┌──

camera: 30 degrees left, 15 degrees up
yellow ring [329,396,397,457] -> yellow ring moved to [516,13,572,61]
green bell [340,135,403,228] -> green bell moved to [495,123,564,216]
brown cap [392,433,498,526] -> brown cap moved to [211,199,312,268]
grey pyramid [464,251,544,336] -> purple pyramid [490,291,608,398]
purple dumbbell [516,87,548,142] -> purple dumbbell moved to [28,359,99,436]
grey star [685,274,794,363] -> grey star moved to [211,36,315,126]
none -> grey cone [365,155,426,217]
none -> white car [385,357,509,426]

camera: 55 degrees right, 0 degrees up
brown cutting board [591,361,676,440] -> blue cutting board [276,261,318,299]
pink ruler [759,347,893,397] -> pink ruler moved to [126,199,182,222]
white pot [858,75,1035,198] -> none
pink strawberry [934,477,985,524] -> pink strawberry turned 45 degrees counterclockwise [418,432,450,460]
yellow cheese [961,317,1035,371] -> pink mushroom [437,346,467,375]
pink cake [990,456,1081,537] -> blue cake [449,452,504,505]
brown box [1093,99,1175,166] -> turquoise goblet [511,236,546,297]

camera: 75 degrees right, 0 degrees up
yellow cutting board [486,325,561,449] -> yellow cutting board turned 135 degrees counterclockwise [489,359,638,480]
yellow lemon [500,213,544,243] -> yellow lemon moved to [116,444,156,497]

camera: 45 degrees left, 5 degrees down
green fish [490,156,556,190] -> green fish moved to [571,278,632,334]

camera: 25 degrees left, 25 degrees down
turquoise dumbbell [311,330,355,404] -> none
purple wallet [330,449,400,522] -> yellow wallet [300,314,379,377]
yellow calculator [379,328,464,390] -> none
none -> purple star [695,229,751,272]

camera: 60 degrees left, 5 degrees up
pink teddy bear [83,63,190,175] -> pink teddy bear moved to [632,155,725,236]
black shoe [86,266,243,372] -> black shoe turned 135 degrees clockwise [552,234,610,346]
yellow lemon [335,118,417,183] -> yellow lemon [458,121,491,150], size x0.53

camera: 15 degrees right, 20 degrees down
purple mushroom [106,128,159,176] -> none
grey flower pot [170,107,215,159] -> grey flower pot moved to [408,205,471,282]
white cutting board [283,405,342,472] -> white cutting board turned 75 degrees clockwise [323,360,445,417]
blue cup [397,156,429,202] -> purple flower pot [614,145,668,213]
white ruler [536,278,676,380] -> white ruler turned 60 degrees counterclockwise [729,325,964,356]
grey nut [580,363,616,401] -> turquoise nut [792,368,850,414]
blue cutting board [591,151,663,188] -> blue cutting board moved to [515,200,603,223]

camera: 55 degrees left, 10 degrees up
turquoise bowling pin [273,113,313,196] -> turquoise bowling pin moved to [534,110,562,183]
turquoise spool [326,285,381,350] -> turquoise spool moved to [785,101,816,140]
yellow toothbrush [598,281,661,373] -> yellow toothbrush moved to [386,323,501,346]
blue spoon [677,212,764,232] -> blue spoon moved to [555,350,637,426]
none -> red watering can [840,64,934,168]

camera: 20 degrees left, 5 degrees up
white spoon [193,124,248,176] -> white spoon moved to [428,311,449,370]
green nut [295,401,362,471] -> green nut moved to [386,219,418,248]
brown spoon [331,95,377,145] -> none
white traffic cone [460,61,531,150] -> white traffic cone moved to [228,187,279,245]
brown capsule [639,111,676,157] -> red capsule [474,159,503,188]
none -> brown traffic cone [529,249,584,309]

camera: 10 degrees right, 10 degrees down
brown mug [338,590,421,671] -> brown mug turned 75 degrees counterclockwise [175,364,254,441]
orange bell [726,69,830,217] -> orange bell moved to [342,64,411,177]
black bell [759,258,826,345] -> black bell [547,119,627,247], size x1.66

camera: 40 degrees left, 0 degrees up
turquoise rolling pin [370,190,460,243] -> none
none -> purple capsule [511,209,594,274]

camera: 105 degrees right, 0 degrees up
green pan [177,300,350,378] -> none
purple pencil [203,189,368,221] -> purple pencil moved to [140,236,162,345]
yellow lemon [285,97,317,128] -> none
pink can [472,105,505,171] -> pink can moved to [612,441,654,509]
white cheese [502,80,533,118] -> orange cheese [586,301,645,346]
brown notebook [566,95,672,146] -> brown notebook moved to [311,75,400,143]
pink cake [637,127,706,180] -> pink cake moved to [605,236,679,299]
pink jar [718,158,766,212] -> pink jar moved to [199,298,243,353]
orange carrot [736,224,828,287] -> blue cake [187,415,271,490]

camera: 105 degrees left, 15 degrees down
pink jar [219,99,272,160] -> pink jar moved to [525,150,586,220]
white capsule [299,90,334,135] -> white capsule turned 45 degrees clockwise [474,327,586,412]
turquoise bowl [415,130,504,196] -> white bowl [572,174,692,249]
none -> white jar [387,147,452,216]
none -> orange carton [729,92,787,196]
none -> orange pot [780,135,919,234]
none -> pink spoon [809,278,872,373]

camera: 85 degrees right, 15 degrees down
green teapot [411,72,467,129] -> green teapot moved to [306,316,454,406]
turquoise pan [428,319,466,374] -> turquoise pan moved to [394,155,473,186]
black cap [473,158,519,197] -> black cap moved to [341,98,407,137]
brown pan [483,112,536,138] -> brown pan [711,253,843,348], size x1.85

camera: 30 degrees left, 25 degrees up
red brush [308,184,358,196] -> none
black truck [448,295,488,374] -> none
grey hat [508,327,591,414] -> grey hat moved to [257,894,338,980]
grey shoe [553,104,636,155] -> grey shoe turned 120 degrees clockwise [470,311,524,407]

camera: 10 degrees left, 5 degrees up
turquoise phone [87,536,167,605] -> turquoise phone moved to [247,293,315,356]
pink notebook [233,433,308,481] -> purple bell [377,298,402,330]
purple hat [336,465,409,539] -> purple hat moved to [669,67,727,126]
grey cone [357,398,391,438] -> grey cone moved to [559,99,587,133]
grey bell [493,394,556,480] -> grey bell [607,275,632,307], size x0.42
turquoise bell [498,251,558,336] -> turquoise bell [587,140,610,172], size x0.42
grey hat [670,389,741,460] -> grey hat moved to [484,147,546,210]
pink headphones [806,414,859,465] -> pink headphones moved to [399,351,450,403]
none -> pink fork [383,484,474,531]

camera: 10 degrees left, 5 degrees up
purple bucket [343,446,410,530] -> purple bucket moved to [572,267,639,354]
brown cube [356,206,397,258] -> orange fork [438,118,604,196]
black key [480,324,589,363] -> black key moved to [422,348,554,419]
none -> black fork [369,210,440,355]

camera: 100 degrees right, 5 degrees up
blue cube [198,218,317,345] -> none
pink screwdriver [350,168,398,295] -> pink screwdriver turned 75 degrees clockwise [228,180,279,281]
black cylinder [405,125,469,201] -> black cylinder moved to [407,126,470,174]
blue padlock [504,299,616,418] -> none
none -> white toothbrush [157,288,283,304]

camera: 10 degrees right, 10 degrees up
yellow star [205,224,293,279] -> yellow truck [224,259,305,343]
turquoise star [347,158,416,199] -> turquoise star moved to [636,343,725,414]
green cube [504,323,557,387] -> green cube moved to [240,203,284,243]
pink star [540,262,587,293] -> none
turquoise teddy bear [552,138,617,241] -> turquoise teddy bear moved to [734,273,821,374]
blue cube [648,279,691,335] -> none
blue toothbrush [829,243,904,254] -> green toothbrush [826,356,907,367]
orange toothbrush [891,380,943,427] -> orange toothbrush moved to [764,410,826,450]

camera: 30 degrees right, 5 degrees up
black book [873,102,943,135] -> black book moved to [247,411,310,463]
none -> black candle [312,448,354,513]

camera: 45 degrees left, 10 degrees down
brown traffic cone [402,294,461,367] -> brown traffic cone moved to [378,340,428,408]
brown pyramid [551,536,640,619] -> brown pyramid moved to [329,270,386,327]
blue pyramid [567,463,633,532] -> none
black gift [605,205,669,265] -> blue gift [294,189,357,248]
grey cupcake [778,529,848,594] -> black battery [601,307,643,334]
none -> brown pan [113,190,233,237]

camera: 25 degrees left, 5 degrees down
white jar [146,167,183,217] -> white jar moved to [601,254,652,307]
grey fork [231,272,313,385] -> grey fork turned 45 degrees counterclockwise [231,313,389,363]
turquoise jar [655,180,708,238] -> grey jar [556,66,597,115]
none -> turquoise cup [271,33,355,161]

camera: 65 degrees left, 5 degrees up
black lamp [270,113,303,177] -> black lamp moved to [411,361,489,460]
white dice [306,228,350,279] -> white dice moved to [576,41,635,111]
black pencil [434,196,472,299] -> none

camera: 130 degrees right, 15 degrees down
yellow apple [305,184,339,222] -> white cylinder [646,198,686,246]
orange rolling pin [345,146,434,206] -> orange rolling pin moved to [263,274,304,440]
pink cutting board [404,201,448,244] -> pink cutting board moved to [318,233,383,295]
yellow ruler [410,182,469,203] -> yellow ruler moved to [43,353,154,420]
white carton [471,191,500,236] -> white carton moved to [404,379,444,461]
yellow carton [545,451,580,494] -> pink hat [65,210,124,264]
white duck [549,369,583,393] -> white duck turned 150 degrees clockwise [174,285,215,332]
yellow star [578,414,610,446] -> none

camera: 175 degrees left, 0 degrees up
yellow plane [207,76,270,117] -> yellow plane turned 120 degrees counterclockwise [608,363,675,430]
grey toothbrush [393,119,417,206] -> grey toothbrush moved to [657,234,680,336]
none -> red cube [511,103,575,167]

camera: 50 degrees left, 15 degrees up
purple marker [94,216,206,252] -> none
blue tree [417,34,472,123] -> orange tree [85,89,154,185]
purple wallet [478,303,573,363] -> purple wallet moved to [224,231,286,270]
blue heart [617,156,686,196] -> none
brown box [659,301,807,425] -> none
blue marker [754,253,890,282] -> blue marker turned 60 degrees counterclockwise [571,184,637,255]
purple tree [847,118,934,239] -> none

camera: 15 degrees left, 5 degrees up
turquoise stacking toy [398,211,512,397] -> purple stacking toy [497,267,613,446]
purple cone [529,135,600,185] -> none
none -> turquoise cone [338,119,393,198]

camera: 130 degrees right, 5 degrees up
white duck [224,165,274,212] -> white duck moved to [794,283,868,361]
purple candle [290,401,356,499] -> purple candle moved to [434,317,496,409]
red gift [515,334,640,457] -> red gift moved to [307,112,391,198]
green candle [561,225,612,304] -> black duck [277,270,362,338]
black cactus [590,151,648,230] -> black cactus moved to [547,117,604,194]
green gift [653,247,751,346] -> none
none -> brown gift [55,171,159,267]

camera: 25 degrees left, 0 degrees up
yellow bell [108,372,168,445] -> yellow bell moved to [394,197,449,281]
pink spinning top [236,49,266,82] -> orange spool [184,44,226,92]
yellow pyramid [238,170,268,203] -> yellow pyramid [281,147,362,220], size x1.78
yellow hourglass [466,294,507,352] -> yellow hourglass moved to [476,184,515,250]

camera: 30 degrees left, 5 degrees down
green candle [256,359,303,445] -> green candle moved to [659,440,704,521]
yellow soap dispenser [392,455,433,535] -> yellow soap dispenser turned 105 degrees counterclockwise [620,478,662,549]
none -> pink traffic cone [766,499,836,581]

└──

## Activity
Set down the lines above as they stand, starting with the first line and ending with the line that contains "camera: 75 degrees right, 0 degrees up".

## Result below
camera: 30 degrees left, 15 degrees up
yellow ring [329,396,397,457] -> yellow ring moved to [516,13,572,61]
green bell [340,135,403,228] -> green bell moved to [495,123,564,216]
brown cap [392,433,498,526] -> brown cap moved to [211,199,312,268]
grey pyramid [464,251,544,336] -> purple pyramid [490,291,608,398]
purple dumbbell [516,87,548,142] -> purple dumbbell moved to [28,359,99,436]
grey star [685,274,794,363] -> grey star moved to [211,36,315,126]
none -> grey cone [365,155,426,217]
none -> white car [385,357,509,426]

camera: 55 degrees right, 0 degrees up
brown cutting board [591,361,676,440] -> blue cutting board [276,261,318,299]
pink ruler [759,347,893,397] -> pink ruler moved to [126,199,182,222]
white pot [858,75,1035,198] -> none
pink strawberry [934,477,985,524] -> pink strawberry turned 45 degrees counterclockwise [418,432,450,460]
yellow cheese [961,317,1035,371] -> pink mushroom [437,346,467,375]
pink cake [990,456,1081,537] -> blue cake [449,452,504,505]
brown box [1093,99,1175,166] -> turquoise goblet [511,236,546,297]

camera: 75 degrees right, 0 degrees up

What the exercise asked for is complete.